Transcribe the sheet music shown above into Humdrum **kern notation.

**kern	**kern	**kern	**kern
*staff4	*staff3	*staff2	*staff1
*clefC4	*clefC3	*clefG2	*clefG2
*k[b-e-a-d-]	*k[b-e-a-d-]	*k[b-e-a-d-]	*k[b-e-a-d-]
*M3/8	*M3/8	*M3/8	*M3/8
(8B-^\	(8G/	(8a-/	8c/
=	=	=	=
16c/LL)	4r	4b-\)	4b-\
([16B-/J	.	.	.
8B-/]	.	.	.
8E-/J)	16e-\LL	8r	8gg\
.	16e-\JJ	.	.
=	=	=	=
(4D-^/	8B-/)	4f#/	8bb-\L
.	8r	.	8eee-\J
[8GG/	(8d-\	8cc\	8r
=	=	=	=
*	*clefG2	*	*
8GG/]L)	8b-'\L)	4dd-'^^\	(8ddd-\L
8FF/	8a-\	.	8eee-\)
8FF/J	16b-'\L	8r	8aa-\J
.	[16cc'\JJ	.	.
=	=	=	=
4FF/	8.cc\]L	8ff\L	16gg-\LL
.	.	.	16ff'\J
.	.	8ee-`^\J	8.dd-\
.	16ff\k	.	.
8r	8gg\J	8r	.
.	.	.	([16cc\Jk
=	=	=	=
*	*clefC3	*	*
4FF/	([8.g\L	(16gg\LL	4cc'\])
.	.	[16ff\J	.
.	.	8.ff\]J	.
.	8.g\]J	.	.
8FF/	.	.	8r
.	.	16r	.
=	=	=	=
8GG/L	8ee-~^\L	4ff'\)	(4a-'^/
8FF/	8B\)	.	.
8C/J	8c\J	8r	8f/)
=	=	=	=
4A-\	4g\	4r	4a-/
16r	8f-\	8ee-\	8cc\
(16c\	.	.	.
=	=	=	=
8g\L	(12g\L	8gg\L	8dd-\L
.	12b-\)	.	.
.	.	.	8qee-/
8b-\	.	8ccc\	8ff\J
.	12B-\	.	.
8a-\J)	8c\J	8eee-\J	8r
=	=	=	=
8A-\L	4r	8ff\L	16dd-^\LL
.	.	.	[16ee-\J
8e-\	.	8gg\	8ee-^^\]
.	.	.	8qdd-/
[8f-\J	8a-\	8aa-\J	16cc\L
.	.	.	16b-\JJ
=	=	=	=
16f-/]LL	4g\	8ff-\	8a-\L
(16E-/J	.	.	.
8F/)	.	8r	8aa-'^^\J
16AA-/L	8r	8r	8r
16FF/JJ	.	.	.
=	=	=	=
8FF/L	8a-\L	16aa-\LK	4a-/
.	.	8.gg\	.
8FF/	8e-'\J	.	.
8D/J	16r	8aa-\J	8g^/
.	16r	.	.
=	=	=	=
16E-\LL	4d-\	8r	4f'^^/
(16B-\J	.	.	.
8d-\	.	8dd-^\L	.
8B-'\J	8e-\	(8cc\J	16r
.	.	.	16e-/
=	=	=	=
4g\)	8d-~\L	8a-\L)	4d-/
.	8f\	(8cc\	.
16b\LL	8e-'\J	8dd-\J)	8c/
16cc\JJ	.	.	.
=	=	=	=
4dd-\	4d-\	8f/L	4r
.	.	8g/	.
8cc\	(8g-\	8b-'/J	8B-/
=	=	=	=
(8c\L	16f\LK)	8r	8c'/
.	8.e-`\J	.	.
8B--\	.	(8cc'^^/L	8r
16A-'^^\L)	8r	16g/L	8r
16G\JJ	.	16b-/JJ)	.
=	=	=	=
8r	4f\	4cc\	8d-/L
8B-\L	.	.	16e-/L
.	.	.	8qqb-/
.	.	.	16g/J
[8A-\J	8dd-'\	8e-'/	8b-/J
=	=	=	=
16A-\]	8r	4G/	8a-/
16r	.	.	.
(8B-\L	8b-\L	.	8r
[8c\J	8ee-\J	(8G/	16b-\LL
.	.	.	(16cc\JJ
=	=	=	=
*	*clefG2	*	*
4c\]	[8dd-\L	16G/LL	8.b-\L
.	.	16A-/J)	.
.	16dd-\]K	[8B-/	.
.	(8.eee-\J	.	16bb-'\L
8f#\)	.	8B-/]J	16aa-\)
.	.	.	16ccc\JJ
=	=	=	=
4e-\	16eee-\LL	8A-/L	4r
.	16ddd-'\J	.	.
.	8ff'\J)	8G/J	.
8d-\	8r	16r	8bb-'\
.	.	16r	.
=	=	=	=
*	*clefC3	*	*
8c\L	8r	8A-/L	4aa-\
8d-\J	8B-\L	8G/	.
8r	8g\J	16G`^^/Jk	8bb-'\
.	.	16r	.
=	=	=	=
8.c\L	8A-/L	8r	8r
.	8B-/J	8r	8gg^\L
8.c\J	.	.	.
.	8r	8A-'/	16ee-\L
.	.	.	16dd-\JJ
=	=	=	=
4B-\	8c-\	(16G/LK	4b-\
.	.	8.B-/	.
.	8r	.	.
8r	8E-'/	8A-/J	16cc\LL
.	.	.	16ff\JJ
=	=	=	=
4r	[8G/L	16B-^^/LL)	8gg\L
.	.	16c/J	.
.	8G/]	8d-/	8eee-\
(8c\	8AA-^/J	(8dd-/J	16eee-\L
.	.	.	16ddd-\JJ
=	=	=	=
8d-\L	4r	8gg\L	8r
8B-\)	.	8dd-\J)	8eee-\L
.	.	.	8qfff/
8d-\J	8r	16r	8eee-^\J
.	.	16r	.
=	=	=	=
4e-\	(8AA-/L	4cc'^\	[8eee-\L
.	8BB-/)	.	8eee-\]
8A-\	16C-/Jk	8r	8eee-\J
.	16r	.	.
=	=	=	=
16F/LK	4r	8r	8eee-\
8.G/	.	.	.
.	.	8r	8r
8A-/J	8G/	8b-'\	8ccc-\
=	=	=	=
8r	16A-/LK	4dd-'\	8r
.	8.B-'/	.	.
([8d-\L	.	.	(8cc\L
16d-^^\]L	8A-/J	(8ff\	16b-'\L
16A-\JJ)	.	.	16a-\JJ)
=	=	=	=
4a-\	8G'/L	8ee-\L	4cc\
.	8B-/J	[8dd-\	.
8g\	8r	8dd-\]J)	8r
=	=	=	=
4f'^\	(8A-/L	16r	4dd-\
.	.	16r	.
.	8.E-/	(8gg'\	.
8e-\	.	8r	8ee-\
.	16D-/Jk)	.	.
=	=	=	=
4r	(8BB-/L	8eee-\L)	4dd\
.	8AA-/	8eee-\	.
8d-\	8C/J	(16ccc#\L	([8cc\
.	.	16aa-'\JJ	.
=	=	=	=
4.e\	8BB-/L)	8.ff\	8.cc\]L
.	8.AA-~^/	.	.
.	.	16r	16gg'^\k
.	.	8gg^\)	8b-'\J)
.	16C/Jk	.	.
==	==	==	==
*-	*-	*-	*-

--

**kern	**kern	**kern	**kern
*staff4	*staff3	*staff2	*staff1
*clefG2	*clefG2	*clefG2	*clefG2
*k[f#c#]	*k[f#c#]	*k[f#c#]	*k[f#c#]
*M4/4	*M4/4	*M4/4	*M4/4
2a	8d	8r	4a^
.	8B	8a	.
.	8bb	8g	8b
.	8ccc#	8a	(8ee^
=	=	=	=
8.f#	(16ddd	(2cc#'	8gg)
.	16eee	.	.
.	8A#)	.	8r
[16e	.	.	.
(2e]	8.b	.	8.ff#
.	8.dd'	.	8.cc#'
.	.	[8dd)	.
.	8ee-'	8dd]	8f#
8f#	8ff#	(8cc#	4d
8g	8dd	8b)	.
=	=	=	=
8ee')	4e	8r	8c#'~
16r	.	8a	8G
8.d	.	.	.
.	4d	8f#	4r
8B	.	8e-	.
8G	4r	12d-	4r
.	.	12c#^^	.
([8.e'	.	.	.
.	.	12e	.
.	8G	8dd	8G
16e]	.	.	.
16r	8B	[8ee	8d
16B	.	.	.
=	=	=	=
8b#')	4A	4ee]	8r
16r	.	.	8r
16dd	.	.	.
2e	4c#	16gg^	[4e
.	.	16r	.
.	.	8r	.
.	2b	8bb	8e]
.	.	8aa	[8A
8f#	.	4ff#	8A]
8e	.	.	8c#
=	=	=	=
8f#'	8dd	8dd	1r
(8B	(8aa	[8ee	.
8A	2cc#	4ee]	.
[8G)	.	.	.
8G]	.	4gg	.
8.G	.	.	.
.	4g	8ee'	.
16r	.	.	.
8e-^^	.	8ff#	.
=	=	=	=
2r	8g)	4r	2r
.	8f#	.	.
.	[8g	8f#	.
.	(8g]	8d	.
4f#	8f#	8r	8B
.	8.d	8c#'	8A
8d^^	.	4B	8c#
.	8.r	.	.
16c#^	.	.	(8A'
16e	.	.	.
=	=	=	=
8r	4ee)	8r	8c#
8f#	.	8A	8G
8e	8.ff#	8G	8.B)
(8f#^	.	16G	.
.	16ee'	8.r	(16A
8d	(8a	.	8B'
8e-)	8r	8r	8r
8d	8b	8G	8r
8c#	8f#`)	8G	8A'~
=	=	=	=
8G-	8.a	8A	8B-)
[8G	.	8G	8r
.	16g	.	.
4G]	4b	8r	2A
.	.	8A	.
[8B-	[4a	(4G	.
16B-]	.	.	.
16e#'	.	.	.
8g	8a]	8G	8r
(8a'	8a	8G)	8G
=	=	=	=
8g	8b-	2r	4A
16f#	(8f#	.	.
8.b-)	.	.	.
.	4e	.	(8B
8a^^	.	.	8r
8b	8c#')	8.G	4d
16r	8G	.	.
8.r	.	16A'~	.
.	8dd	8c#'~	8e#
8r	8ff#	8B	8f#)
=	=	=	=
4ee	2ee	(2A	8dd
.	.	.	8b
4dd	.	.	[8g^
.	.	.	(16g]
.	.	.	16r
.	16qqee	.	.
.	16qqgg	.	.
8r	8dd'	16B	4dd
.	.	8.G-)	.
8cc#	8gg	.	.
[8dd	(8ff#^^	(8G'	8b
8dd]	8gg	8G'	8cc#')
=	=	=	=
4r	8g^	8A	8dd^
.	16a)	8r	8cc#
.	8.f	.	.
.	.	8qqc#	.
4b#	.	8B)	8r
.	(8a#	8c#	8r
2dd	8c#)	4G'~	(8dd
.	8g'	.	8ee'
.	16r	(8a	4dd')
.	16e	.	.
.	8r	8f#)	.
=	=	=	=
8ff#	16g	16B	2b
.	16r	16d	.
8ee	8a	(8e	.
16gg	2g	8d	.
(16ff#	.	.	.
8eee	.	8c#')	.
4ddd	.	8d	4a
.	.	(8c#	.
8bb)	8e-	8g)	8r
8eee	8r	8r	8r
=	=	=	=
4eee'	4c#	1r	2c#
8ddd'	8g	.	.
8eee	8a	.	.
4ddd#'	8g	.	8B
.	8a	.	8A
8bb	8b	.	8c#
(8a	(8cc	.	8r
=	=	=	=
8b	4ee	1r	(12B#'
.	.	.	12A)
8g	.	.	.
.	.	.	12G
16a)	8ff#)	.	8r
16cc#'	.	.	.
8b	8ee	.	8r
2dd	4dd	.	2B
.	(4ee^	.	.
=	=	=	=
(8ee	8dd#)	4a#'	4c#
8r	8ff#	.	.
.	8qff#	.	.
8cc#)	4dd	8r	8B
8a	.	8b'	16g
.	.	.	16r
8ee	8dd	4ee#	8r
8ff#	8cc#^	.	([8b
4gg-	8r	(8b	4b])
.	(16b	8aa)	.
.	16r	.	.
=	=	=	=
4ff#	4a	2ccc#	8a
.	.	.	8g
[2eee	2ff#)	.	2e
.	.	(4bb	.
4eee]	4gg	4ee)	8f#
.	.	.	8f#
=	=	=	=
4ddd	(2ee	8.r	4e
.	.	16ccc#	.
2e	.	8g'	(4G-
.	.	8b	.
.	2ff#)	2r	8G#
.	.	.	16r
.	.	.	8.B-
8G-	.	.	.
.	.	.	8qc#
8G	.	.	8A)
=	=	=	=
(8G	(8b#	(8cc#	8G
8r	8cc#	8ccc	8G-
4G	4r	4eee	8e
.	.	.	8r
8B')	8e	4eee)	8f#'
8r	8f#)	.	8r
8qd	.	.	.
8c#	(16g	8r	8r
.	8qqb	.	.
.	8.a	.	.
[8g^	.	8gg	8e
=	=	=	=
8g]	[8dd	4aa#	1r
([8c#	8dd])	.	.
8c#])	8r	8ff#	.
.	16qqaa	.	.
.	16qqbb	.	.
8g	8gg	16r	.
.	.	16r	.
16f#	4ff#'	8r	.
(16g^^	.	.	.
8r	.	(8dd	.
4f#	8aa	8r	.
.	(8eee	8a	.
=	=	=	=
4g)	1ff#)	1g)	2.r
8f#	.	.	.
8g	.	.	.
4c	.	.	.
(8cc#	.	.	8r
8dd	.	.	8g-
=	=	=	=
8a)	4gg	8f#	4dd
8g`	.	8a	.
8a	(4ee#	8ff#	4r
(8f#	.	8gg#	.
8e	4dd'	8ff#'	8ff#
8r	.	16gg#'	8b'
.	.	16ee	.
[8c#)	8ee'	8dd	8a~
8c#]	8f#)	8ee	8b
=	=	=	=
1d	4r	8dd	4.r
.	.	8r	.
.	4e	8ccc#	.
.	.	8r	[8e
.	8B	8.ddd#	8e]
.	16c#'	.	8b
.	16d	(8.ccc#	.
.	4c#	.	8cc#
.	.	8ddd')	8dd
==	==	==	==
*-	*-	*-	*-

--

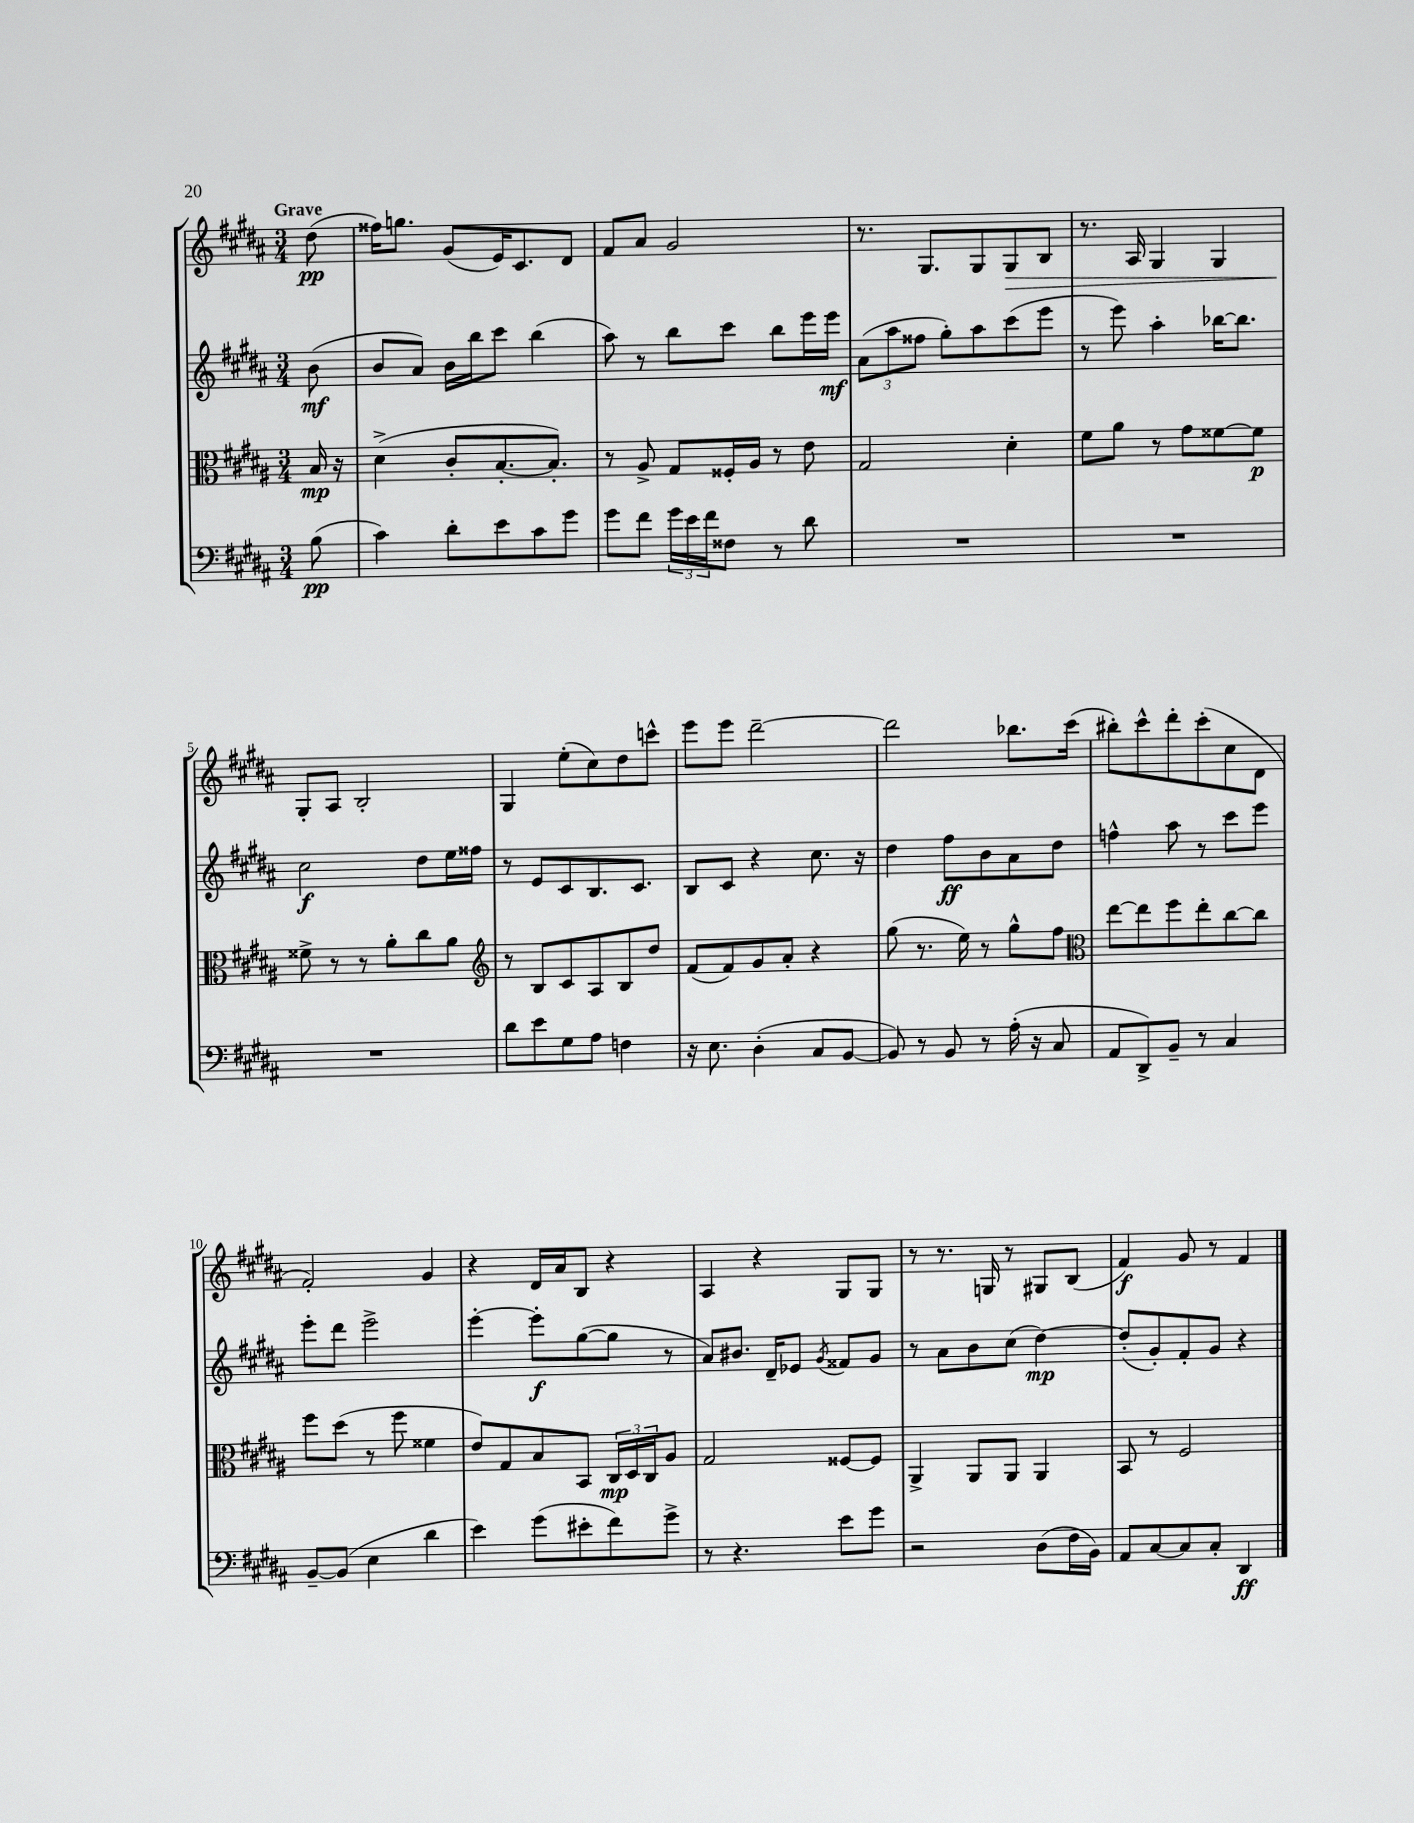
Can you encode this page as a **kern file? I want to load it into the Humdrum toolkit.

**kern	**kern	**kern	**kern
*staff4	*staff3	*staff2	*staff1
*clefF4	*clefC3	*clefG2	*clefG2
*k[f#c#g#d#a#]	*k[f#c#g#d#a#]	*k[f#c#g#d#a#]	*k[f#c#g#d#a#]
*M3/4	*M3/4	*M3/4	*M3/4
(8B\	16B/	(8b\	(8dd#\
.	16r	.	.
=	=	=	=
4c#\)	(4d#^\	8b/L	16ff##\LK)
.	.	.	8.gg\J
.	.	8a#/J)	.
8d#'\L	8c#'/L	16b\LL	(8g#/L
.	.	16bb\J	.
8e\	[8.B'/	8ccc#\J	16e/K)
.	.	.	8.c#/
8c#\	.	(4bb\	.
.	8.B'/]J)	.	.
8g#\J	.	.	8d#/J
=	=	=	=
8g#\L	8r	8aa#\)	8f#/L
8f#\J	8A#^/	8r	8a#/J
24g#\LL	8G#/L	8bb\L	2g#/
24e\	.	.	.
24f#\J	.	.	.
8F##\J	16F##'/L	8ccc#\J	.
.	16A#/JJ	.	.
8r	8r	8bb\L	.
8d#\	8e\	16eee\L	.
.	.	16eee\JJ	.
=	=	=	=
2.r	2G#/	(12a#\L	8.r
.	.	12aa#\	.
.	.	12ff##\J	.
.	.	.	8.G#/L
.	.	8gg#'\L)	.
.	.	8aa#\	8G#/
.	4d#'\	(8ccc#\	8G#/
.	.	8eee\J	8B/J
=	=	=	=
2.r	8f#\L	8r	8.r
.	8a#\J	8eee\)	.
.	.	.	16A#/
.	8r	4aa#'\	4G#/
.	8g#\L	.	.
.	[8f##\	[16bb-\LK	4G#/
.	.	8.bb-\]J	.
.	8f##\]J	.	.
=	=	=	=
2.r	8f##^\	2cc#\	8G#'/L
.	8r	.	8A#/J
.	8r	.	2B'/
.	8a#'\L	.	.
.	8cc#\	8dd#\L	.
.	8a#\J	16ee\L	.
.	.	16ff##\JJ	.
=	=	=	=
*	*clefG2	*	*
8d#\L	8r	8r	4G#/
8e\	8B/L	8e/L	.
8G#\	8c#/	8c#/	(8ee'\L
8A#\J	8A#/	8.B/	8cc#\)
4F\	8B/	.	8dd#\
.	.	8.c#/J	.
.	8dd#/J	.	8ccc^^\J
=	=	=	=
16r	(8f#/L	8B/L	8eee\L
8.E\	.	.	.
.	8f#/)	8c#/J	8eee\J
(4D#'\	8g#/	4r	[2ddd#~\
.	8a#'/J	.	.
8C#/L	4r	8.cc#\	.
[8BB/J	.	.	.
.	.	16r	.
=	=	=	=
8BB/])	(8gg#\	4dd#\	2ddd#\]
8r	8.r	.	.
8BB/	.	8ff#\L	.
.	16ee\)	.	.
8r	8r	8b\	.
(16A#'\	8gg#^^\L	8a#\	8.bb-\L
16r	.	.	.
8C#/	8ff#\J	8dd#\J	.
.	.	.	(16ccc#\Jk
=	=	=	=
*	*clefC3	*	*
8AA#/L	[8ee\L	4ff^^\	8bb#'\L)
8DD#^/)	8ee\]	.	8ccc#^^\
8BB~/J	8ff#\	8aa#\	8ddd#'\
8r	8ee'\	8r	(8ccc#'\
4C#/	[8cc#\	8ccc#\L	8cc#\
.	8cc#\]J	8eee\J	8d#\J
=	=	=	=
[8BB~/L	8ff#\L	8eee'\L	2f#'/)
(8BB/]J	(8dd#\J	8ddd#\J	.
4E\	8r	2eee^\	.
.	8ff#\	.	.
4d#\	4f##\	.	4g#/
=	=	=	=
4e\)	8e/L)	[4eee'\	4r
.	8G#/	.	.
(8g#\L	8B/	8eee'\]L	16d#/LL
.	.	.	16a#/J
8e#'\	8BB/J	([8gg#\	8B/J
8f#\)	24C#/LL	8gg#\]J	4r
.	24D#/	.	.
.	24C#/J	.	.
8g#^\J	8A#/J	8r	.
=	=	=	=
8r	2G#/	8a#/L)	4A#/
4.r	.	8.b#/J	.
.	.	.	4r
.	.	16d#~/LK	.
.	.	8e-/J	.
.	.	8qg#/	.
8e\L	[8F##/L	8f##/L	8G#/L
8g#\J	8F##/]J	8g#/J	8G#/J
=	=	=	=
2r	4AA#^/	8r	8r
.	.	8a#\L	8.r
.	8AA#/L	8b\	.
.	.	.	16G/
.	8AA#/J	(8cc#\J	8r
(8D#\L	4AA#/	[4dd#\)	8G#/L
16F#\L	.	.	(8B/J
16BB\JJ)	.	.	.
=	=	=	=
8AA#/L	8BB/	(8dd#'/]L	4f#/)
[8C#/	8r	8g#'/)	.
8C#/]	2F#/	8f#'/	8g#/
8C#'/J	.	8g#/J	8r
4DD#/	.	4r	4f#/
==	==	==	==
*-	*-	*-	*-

--

▶ _DIRECTION_
How many lines of the data above contain the word "Humdrum"? Reply with the number alone.

▶ _RIGHT ANSWER_
2